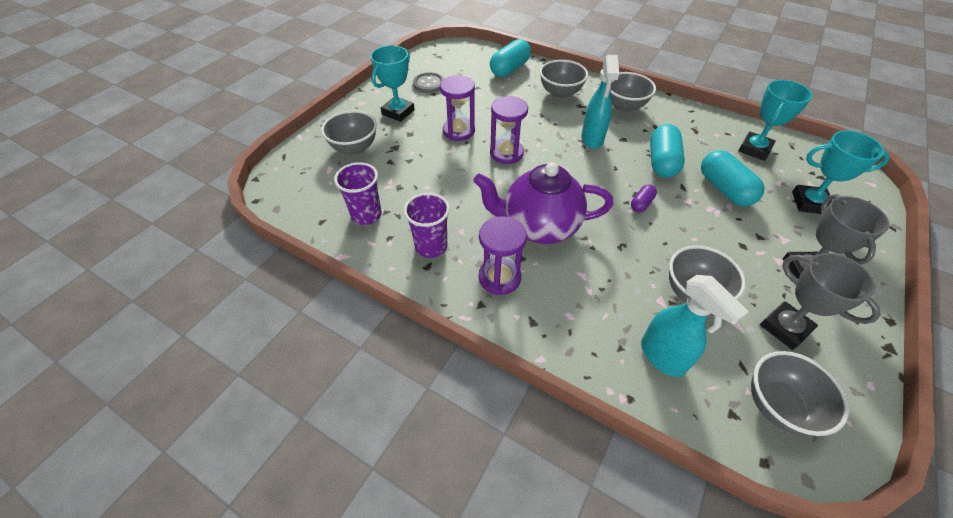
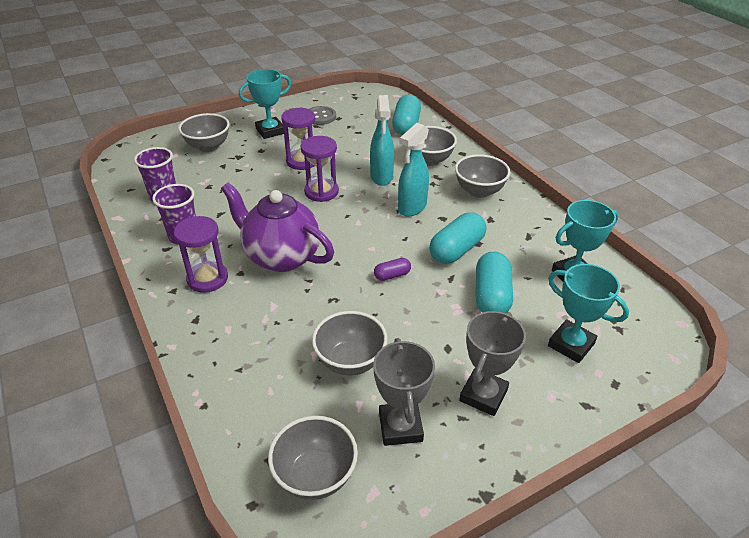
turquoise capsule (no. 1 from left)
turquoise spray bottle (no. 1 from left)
────────────────────────────────────────
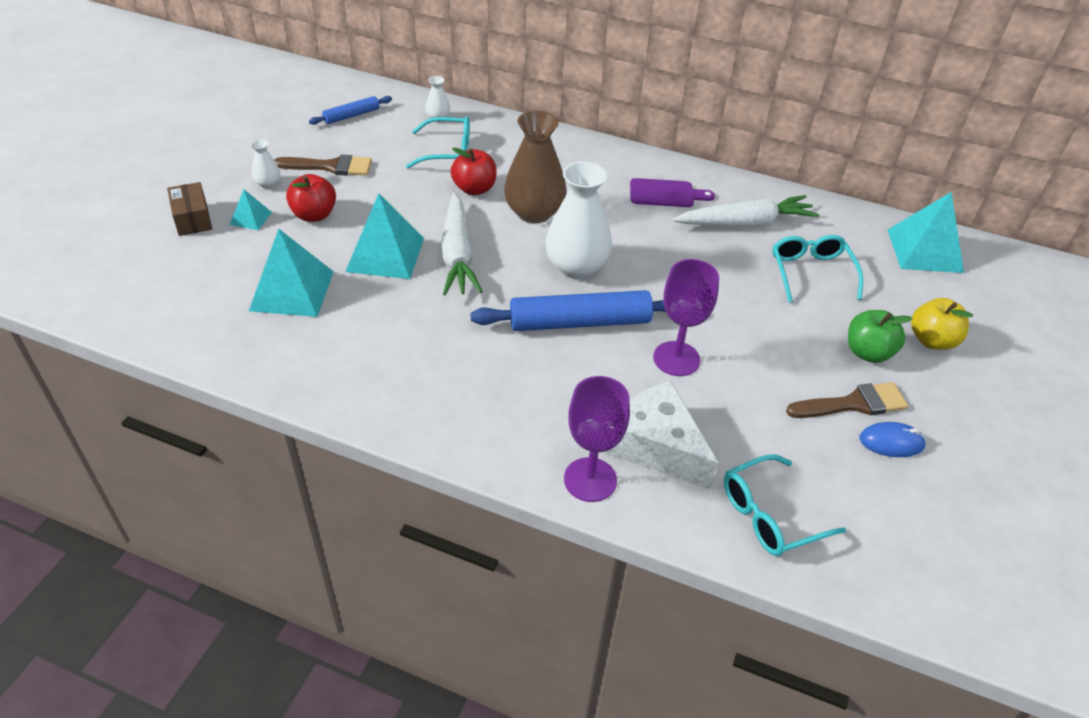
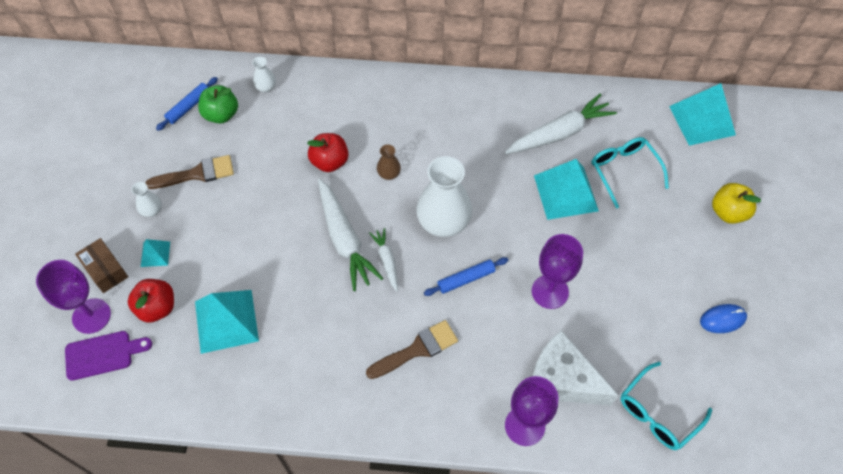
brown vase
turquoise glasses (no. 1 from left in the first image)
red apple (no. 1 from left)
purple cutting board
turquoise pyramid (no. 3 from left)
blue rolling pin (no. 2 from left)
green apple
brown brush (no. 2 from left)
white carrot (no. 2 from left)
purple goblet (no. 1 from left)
────────────────────────────────────────
Retype, exactly and in full, the lines above from the one containing "turquoise capsule (no. 1 from left)" through the one containing "turquoise spray bottle (no. 1 from left)".

[ANSWER SPACE]
turquoise capsule (no. 1 from left)
turquoise spray bottle (no. 1 from left)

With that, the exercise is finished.